Please transcribe exactly the lines from the one containing "purple brick E3:E6" through the end of the records below, both included, and nothing else.

==== TASK INPUT

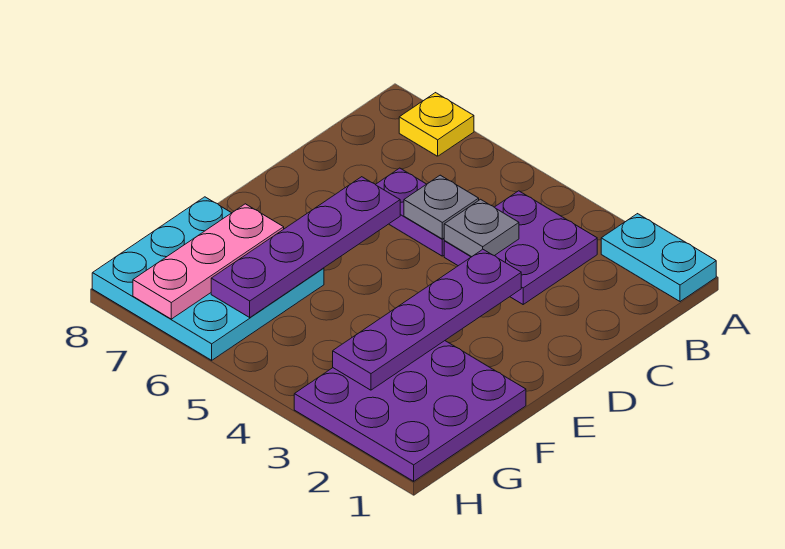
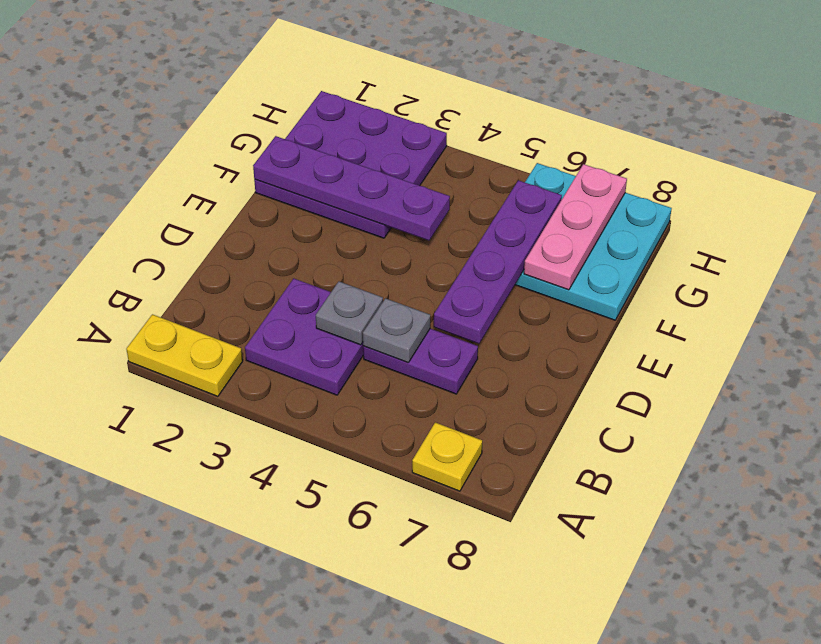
cyan plate A1:A2 level 1 -> yellow plate A1:A2 level 1
purple plate D3:G3 level 2 -> purple plate F1:F4 level 2

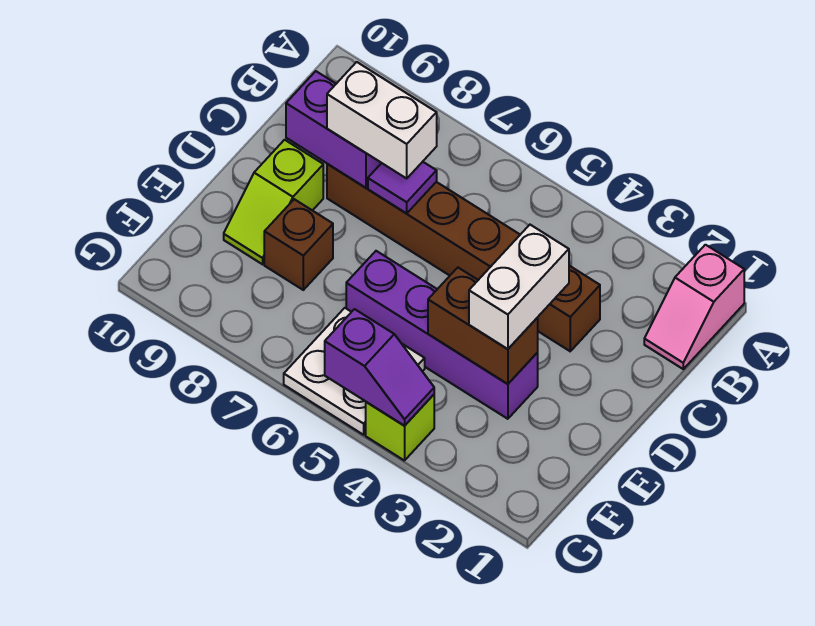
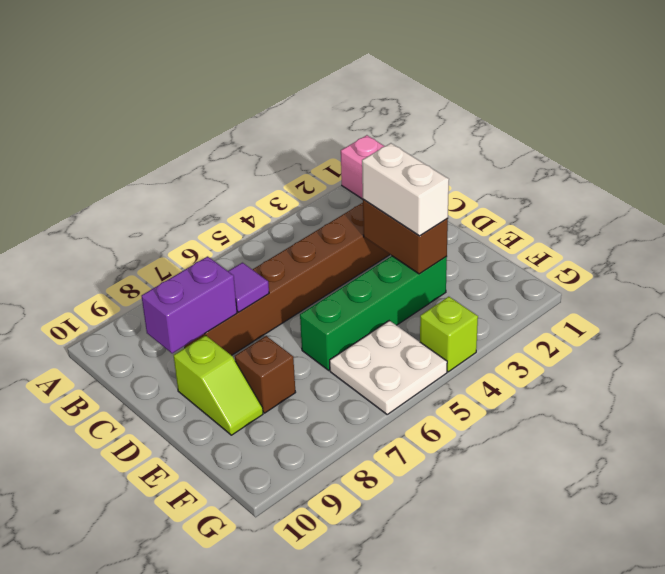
white brick C7:C8 level 3 -> none
purple brick E3:E6 level 1 -> green brick E3:E6 level 1
brown brick E3:E4 level 2 -> brown brick D3:E3 level 2
purple slope G4:G5 level 2 top 5 -> none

========

**YOUR RESPONSE**
purple brick E3:E6 level 1 -> green brick E3:E6 level 1
brown brick E3:E4 level 2 -> brown brick D3:E3 level 2
purple slope G4:G5 level 2 top 5 -> none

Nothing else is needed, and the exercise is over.